(Materials provided):
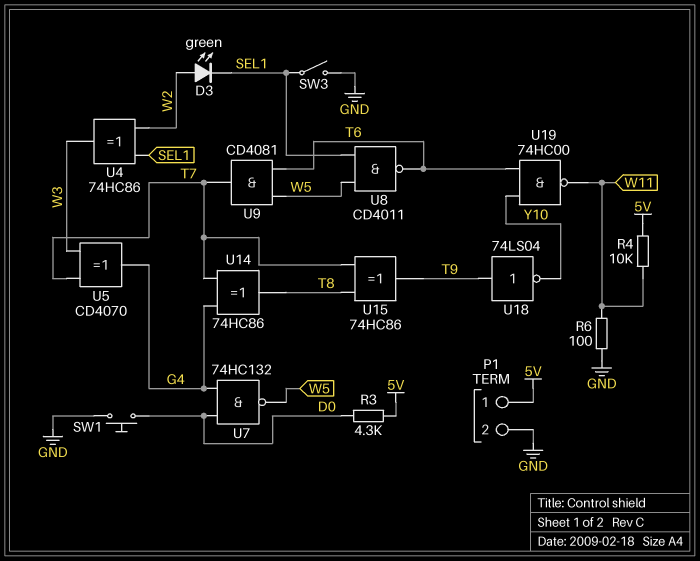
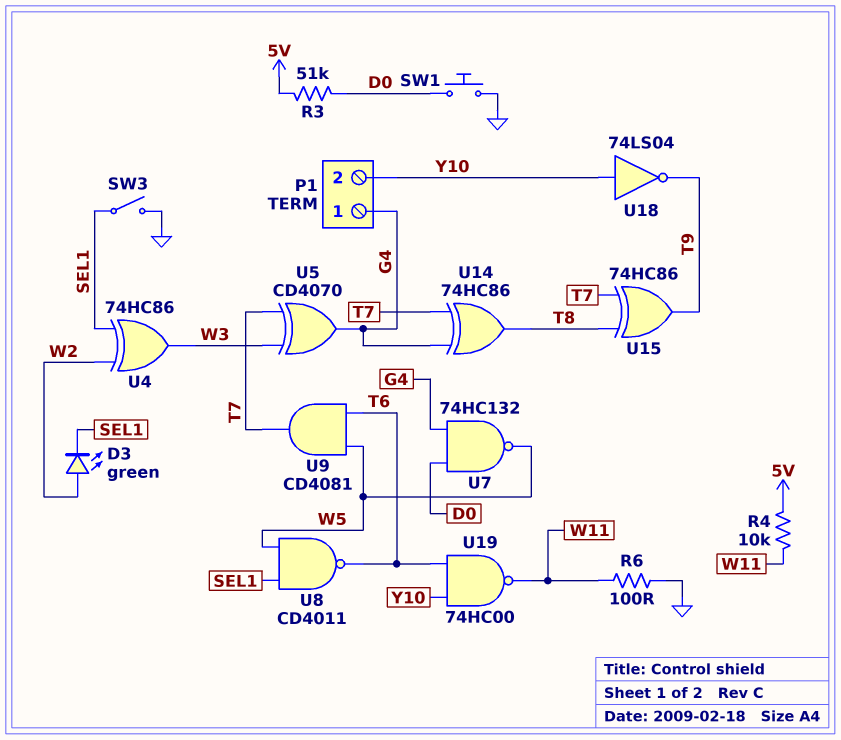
P1 pin 1: 5V -> G4
P1 pin 2: GND -> Y10
R3: 4.3k (5V, D0) -> 51k (5V, D0)
U18: NOT 74LS04 (in T9, out Y10) -> NOT 74LS04 (in Y10, out T9)

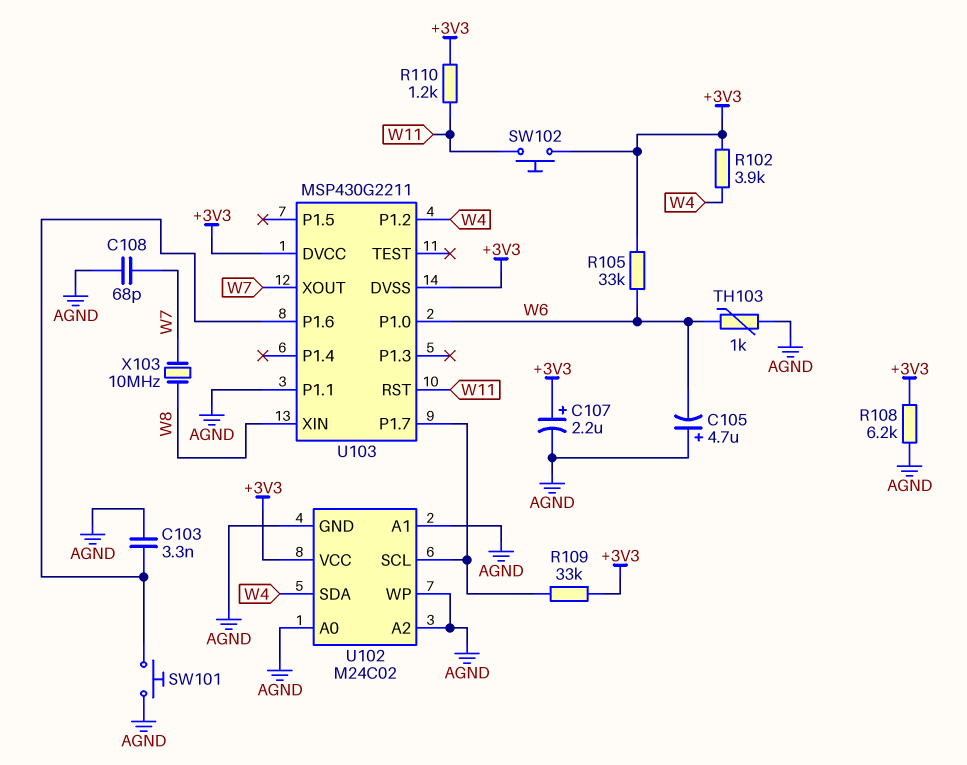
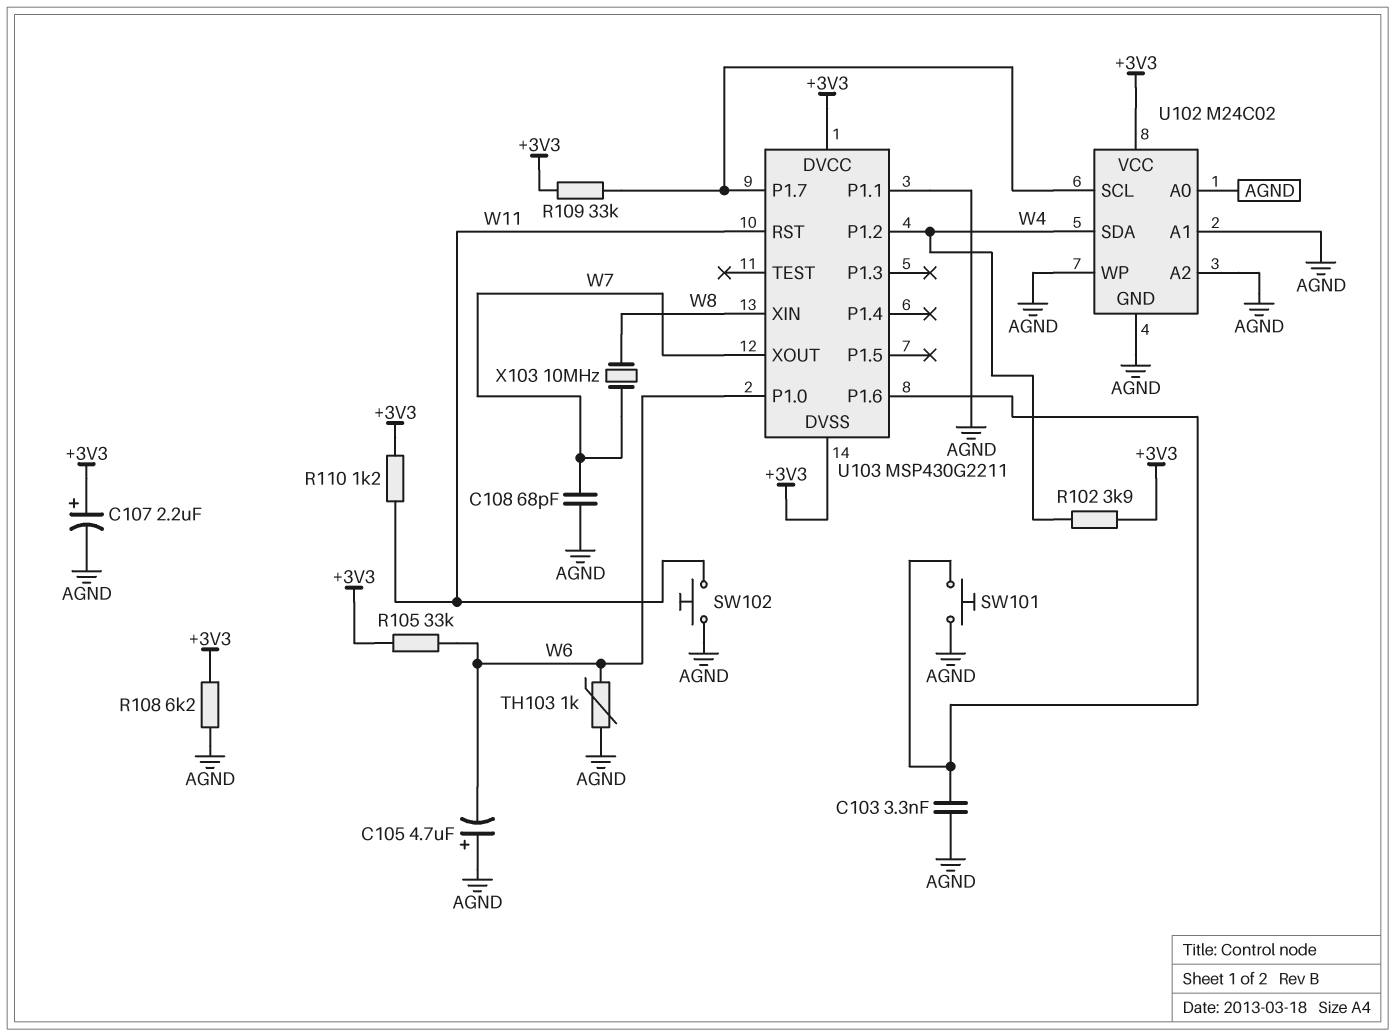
SW102: button (+3V3, W11) -> button (AGND, W11)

(What you have to do):
When you write out the material above, keep every line exact and drop each picture.

(Answer to the exercise):
P1 pin 1: 5V -> G4
P1 pin 2: GND -> Y10
R3: 4.3k (5V, D0) -> 51k (5V, D0)
U18: NOT 74LS04 (in T9, out Y10) -> NOT 74LS04 (in Y10, out T9)

SW102: button (+3V3, W11) -> button (AGND, W11)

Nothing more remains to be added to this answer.